▶ [WHAT YOU WILL DO]:
For the records that follow, please set down exactly the lines between the one holding "yellow cheese: 5 -> 6" and the one holding "orange mug: 5 -> 9", inclusive, and only those.
##### DATASET EXTRACT
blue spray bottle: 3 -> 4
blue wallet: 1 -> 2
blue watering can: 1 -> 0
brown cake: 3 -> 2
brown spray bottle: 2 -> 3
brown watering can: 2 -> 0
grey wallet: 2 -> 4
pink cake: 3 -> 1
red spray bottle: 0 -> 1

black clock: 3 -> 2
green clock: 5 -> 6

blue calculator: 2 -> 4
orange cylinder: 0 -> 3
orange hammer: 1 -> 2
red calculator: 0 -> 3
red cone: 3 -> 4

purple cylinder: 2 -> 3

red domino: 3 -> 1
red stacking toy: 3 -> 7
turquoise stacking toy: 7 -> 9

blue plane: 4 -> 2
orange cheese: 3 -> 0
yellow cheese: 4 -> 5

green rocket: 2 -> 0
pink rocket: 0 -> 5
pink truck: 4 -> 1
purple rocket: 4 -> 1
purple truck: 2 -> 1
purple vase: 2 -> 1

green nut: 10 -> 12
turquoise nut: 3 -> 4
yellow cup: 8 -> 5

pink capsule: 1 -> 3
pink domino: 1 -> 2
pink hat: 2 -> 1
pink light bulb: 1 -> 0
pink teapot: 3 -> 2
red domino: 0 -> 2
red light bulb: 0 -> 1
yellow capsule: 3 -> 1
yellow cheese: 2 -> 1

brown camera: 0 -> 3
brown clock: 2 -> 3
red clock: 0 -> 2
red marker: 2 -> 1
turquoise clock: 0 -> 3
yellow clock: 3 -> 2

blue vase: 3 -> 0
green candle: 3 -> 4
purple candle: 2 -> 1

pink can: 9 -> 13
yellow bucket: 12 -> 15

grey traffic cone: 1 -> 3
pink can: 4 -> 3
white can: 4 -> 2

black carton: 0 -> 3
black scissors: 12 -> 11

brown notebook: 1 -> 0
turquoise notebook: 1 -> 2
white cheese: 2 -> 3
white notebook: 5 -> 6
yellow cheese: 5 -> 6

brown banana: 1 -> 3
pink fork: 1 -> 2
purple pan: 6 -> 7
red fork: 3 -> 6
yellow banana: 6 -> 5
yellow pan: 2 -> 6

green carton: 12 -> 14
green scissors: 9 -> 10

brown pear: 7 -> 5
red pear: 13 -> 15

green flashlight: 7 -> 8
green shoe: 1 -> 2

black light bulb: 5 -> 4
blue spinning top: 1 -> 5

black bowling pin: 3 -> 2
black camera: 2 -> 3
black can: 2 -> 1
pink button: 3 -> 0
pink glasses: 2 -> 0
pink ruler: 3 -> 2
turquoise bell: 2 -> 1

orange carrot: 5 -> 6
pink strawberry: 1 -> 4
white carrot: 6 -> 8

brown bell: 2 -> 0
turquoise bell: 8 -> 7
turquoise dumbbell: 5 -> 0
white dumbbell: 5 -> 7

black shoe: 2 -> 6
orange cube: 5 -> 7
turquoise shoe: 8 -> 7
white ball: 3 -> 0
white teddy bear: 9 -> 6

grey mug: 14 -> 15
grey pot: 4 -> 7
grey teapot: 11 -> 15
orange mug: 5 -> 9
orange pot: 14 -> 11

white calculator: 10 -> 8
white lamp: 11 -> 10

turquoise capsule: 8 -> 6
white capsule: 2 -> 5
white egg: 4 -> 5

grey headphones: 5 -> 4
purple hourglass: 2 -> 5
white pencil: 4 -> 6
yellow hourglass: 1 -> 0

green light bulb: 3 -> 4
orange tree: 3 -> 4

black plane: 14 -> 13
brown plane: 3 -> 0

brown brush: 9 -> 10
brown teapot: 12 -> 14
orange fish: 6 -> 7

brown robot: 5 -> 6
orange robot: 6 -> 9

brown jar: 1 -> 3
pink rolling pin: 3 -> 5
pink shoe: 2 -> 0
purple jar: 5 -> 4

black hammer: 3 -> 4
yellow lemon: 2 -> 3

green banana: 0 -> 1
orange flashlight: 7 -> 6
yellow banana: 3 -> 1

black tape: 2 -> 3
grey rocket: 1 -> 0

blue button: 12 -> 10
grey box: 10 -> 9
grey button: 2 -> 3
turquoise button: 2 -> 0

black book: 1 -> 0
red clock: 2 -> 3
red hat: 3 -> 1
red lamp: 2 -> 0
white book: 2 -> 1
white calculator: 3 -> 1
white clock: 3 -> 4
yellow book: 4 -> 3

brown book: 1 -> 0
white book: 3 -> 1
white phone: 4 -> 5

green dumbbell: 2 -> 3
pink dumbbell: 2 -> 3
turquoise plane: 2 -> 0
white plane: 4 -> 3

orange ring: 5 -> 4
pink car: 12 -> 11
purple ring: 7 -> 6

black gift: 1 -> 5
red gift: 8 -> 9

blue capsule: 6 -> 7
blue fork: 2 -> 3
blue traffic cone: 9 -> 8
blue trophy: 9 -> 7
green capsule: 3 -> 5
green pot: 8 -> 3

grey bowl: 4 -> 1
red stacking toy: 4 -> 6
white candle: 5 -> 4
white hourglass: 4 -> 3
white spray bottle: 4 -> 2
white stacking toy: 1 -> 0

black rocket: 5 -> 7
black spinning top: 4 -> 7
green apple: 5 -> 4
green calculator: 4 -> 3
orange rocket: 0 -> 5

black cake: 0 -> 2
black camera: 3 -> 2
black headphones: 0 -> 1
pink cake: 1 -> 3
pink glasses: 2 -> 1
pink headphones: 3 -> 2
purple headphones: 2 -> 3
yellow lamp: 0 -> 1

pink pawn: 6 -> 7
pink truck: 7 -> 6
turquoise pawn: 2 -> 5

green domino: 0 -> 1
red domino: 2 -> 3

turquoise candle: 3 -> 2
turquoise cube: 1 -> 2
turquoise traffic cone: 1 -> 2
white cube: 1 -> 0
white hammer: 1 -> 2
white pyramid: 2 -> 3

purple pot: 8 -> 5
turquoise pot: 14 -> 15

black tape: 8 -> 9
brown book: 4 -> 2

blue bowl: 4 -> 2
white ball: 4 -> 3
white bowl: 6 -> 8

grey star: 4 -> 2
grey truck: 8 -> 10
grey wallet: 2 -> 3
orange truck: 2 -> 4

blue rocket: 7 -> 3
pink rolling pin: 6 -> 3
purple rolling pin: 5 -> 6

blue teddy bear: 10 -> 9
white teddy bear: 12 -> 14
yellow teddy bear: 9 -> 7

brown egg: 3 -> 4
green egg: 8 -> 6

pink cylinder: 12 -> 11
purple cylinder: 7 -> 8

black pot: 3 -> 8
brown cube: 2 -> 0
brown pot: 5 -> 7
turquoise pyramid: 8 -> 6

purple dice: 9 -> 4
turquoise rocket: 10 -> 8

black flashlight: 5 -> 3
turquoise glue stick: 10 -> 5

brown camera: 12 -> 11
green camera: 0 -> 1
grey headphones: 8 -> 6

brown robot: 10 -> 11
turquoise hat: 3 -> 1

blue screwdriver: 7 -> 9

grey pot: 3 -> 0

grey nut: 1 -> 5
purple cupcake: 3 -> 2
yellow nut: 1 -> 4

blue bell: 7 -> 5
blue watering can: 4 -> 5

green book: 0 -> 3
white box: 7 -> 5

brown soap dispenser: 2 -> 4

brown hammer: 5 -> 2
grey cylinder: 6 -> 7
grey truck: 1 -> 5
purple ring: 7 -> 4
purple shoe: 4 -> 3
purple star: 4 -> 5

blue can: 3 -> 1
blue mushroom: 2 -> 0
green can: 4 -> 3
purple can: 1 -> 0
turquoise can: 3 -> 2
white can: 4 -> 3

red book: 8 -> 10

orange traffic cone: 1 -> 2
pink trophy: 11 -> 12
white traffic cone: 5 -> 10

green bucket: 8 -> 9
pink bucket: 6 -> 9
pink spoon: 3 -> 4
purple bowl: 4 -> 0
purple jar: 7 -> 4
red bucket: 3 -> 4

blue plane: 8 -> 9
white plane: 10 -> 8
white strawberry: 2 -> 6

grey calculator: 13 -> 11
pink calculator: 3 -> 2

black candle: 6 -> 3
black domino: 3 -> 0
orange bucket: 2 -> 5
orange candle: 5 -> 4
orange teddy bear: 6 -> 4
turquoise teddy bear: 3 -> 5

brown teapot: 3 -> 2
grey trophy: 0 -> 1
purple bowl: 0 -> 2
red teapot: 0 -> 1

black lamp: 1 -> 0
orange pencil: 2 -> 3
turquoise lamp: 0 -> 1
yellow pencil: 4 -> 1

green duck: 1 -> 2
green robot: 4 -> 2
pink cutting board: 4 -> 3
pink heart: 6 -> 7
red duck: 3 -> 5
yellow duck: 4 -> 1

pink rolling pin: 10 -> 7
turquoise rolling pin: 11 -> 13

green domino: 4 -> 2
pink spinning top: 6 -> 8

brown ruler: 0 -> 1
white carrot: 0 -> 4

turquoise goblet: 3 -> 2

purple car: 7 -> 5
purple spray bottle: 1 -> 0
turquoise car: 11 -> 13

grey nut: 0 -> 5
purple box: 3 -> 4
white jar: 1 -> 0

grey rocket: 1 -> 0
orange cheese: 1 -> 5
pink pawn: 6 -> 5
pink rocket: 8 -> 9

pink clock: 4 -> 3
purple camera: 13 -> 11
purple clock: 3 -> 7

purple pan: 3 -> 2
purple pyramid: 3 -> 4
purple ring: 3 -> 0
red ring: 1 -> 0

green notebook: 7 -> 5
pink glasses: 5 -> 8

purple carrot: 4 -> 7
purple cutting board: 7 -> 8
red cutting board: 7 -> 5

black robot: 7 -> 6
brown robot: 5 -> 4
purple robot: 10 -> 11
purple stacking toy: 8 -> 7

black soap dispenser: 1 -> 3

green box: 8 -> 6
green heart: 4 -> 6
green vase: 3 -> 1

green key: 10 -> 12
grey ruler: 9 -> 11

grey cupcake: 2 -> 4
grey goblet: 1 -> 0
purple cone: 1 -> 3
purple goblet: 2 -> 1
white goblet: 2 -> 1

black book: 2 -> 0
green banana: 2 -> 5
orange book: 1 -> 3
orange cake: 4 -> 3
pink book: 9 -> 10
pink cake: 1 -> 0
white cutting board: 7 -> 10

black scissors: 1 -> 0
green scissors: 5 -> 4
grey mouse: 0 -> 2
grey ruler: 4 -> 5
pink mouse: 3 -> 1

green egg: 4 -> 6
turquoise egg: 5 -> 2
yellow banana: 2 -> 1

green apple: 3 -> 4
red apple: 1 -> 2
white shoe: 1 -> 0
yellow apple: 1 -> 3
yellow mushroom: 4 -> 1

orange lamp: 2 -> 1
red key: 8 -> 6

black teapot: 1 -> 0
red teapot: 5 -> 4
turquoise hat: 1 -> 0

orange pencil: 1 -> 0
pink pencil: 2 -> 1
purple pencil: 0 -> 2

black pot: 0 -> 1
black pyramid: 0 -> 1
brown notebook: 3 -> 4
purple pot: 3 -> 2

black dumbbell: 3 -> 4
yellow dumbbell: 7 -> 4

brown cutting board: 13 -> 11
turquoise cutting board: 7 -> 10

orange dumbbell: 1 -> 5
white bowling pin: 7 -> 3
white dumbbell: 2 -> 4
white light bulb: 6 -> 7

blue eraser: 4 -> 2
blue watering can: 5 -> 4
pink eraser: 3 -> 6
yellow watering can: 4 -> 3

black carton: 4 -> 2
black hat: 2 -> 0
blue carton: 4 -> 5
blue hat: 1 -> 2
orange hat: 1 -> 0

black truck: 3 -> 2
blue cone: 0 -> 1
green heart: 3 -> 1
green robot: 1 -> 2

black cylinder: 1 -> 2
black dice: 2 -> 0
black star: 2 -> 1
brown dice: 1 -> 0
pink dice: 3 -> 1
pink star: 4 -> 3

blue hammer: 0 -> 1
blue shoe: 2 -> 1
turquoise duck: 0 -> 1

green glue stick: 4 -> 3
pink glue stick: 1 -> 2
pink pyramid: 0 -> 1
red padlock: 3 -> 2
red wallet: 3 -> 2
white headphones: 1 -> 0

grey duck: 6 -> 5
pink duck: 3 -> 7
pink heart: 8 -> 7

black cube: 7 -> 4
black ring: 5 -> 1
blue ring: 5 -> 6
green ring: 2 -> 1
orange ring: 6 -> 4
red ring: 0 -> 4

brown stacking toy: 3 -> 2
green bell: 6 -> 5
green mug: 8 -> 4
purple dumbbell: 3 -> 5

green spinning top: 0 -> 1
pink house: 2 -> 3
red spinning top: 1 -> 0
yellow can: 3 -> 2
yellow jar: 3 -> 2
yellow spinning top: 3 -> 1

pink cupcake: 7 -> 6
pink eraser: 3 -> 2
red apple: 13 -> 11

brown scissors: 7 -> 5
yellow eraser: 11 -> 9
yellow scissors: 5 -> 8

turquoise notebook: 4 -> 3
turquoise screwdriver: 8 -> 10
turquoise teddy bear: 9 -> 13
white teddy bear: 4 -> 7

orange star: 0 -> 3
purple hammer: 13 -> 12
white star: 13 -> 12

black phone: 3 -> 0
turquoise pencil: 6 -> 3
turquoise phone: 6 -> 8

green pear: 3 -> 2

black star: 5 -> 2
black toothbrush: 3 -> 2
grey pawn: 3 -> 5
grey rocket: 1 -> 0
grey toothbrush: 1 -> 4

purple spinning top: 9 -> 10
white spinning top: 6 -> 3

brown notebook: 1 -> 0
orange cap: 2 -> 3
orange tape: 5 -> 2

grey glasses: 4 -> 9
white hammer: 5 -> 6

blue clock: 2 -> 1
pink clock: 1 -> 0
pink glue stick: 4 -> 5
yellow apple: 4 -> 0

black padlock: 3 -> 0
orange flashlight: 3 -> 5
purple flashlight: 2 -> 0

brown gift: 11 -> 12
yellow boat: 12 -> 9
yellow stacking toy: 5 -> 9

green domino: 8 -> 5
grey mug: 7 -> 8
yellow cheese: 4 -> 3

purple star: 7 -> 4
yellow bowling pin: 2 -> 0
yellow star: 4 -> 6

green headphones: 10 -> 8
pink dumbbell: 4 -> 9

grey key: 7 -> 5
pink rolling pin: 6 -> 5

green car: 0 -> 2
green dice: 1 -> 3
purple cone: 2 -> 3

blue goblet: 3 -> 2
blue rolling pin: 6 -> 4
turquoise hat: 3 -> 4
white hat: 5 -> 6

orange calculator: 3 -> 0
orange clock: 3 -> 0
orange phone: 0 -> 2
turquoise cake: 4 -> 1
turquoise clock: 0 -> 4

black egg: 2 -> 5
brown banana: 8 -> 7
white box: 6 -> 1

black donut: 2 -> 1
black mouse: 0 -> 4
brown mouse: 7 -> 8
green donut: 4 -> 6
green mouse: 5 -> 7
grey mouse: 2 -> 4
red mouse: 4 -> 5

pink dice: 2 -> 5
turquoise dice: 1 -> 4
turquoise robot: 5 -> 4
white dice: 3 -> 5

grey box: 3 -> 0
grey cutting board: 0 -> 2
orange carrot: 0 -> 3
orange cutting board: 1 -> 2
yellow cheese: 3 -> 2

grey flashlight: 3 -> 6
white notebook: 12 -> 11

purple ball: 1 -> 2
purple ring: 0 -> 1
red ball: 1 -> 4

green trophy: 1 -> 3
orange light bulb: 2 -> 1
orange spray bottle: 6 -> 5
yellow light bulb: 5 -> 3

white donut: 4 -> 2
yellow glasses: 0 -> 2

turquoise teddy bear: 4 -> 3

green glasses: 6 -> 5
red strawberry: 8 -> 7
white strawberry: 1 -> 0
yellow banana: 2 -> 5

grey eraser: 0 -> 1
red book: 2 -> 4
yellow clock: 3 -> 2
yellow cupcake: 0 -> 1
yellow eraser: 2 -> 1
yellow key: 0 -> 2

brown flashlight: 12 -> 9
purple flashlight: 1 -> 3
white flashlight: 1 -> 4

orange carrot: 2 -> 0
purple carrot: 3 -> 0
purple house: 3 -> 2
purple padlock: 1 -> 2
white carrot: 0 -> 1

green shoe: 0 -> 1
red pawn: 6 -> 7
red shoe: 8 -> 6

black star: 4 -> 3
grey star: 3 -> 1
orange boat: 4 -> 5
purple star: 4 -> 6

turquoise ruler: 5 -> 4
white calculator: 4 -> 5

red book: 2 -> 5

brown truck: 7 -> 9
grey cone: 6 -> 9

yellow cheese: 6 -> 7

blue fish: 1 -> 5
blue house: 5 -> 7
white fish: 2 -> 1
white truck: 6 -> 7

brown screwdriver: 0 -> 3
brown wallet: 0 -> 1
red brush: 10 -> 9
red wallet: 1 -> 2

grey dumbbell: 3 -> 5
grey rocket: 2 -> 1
##########
▶ [EXERCISE ANSWER]:
yellow cheese: 5 -> 6

brown banana: 1 -> 3
pink fork: 1 -> 2
purple pan: 6 -> 7
red fork: 3 -> 6
yellow banana: 6 -> 5
yellow pan: 2 -> 6

green carton: 12 -> 14
green scissors: 9 -> 10

brown pear: 7 -> 5
red pear: 13 -> 15

green flashlight: 7 -> 8
green shoe: 1 -> 2

black light bulb: 5 -> 4
blue spinning top: 1 -> 5

black bowling pin: 3 -> 2
black camera: 2 -> 3
black can: 2 -> 1
pink button: 3 -> 0
pink glasses: 2 -> 0
pink ruler: 3 -> 2
turquoise bell: 2 -> 1

orange carrot: 5 -> 6
pink strawberry: 1 -> 4
white carrot: 6 -> 8

brown bell: 2 -> 0
turquoise bell: 8 -> 7
turquoise dumbbell: 5 -> 0
white dumbbell: 5 -> 7

black shoe: 2 -> 6
orange cube: 5 -> 7
turquoise shoe: 8 -> 7
white ball: 3 -> 0
white teddy bear: 9 -> 6

grey mug: 14 -> 15
grey pot: 4 -> 7
grey teapot: 11 -> 15
orange mug: 5 -> 9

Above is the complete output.